| WORK INSTRUCTIONS |
Pull out each line below that contains the word "relationship". Treat the match as case-sensitive.

Excerpts from spatial question data:

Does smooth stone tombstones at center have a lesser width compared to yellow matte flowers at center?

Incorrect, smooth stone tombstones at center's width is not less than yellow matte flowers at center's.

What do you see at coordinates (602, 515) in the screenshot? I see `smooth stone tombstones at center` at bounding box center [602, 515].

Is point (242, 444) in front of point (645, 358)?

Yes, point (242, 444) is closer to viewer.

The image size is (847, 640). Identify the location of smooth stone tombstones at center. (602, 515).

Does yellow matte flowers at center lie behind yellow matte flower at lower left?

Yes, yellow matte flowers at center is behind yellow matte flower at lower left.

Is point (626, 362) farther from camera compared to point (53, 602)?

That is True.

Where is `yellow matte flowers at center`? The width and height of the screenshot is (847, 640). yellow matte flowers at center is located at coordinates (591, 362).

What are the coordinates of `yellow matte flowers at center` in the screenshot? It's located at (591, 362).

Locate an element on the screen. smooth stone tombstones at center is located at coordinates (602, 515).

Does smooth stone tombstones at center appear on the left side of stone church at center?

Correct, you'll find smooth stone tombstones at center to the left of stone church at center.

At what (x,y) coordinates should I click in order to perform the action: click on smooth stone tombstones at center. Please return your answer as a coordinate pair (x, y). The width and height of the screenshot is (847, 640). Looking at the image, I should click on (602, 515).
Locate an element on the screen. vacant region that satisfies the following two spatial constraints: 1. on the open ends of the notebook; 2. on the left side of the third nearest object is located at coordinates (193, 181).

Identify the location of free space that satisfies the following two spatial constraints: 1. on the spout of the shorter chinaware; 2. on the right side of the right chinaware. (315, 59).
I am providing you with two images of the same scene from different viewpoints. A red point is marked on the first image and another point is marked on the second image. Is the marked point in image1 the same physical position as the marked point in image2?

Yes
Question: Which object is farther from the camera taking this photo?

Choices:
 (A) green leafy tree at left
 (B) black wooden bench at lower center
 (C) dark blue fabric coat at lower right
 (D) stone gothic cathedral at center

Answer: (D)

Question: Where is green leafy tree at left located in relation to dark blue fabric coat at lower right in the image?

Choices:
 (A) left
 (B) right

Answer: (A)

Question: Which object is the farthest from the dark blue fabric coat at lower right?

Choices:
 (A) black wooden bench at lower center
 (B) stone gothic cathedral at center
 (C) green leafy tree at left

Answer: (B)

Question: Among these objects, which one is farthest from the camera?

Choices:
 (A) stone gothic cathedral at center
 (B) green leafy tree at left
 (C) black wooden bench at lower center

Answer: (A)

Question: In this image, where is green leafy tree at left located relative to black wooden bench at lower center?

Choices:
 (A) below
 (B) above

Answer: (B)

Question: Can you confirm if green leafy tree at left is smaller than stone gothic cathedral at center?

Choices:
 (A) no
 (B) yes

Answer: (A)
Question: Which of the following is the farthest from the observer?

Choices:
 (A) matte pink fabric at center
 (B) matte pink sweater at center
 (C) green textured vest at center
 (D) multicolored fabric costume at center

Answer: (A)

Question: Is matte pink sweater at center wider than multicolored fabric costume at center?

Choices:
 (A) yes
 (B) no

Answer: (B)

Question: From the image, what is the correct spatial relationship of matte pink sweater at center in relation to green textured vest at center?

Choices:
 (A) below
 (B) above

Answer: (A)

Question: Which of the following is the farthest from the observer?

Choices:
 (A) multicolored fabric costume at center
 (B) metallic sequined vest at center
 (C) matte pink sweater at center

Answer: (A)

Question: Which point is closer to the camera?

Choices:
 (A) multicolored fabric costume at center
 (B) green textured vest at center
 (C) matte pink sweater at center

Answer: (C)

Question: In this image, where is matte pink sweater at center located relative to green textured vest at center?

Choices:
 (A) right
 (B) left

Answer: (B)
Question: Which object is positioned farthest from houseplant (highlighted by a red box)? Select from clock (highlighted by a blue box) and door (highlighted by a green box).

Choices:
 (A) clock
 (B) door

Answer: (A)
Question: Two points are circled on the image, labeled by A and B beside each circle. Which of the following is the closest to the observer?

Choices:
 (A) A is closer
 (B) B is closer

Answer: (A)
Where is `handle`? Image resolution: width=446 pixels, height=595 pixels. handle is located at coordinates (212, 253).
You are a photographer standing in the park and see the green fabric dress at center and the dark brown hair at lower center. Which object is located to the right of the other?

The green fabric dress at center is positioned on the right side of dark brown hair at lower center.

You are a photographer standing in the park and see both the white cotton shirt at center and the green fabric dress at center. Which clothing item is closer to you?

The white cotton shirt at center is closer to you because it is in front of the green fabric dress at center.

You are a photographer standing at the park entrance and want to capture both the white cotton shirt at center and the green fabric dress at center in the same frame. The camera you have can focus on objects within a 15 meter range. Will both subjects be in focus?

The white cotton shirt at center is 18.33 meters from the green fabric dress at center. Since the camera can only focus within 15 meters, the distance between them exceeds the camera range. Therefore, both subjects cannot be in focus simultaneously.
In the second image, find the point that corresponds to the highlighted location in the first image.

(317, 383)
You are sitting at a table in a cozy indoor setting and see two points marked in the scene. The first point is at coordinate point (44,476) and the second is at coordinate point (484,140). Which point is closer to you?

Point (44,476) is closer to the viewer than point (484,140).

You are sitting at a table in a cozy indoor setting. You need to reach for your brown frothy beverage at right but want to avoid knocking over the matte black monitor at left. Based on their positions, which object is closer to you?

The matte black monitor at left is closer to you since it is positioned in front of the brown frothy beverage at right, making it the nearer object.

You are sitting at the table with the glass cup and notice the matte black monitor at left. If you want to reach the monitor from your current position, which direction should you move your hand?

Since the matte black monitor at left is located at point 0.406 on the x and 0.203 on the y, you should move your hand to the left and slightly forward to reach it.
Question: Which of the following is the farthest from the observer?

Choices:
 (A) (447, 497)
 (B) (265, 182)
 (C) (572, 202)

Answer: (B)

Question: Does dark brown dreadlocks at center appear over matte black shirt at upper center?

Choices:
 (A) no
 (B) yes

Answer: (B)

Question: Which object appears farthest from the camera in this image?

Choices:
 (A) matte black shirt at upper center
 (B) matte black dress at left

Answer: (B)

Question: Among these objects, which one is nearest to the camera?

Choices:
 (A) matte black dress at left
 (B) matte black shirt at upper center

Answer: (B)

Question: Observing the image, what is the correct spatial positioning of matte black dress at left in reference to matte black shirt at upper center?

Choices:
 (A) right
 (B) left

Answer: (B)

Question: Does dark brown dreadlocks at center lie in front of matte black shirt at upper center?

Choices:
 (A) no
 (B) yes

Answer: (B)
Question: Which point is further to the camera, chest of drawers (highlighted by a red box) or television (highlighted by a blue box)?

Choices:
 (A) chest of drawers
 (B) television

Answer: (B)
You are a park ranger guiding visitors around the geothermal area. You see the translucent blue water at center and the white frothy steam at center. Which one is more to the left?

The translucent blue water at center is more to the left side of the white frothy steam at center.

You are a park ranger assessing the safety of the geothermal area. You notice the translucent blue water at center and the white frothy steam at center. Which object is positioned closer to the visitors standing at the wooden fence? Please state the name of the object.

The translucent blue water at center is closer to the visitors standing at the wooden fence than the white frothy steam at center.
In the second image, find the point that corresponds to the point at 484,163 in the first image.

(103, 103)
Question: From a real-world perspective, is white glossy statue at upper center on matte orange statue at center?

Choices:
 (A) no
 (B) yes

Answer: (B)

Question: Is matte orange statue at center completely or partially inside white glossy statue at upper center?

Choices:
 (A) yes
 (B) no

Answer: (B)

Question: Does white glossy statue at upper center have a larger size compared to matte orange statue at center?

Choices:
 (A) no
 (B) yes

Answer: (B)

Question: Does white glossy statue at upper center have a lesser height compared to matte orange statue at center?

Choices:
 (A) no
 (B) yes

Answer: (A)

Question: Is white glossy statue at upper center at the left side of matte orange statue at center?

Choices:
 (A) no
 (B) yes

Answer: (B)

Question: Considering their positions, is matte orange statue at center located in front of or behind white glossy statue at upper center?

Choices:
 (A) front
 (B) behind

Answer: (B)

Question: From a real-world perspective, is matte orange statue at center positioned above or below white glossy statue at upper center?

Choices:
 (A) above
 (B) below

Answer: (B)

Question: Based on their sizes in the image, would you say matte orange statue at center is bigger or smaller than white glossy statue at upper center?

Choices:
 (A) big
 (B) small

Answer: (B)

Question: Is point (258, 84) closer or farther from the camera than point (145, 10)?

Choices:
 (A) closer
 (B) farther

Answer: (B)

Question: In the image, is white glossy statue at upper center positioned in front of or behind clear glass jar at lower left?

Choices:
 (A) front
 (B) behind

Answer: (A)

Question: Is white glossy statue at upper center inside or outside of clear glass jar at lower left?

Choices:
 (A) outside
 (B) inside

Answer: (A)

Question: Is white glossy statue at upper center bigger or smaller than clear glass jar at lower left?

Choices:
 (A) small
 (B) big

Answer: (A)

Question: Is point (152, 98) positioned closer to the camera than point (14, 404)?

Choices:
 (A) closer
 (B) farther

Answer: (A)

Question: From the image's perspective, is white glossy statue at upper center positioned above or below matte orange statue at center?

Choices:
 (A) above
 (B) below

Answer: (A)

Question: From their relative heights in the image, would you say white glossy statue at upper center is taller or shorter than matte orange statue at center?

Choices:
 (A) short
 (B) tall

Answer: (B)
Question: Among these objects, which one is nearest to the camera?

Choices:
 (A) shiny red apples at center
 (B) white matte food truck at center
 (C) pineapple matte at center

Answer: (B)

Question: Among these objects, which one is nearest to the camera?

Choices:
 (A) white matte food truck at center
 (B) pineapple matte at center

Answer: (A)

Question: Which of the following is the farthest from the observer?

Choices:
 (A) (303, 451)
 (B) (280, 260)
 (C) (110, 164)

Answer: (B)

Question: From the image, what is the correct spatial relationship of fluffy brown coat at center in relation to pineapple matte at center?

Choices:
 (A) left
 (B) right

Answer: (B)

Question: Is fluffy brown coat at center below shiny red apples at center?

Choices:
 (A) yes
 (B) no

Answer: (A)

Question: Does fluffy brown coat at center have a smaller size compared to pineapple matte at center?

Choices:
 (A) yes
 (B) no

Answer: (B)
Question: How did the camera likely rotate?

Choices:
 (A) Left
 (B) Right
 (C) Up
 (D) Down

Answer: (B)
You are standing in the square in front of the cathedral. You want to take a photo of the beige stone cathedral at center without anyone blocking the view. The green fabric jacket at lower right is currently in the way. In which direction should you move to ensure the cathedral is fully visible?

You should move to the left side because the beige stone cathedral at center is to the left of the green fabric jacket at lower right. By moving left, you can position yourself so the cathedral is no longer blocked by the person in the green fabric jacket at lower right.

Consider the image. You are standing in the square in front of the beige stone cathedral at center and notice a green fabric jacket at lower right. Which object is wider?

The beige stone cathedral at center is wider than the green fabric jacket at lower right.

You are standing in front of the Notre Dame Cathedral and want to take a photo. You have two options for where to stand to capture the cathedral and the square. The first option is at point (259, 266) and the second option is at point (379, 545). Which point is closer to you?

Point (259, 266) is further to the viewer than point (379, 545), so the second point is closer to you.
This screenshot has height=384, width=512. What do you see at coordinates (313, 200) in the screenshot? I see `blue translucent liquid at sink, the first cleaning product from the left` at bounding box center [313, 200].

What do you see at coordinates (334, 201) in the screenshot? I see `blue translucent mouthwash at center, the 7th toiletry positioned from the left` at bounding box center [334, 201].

| THE ANSWER |
Question: From the image, what is the correct spatial relationship of matte pink sweater at center in relation to green textured vest at center?
Question: From the image, what is the correct spatial relationship of fluffy brown coat at center in relation to pineapple matte at center?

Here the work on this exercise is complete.